*Work order*: Out of all the lines below, count those with the word "left". Give the number only.

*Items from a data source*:
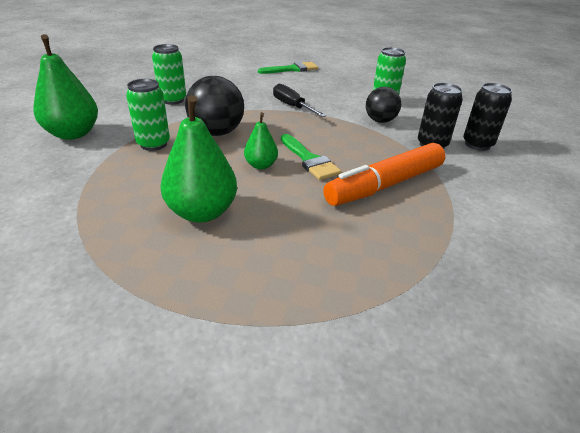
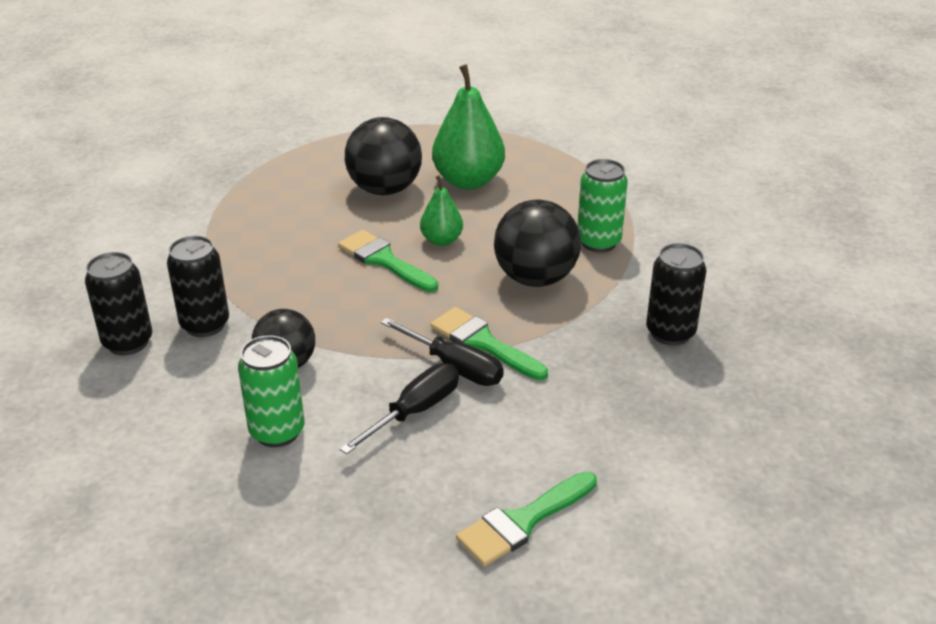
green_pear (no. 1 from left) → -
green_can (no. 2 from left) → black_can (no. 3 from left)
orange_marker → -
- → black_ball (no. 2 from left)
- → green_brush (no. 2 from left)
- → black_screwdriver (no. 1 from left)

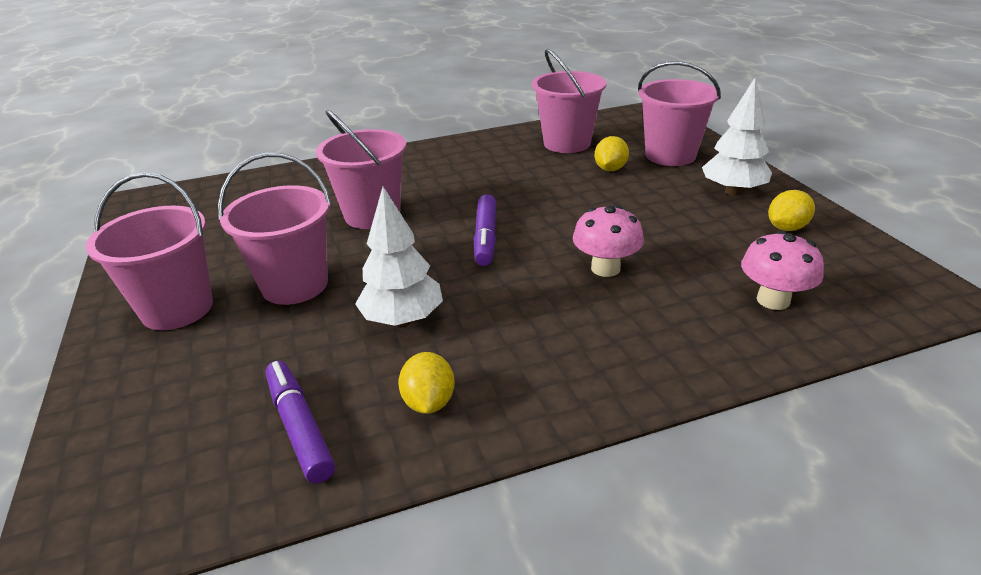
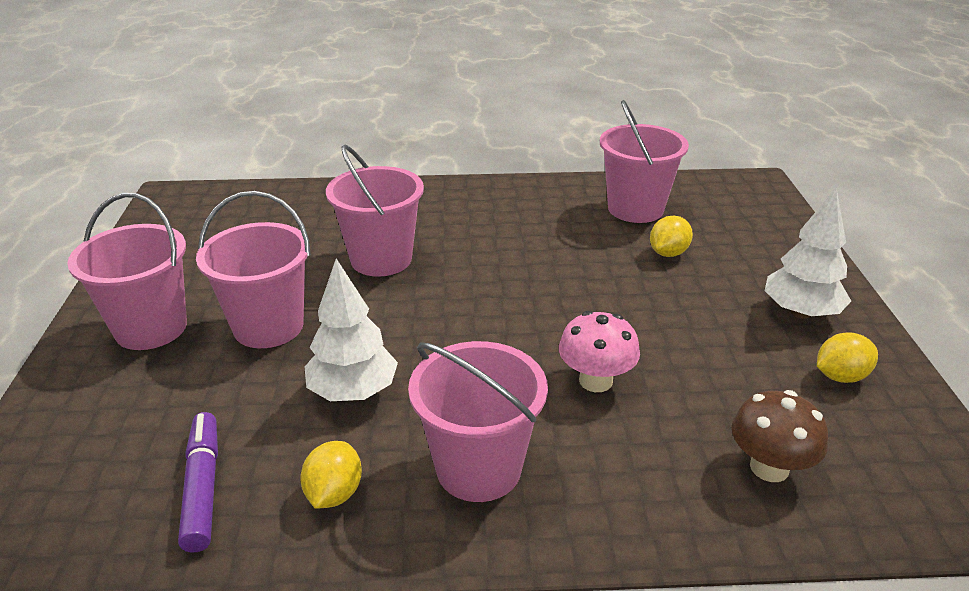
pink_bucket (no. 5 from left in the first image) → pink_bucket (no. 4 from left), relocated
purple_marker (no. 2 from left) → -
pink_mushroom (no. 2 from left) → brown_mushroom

*Output for this task*: 8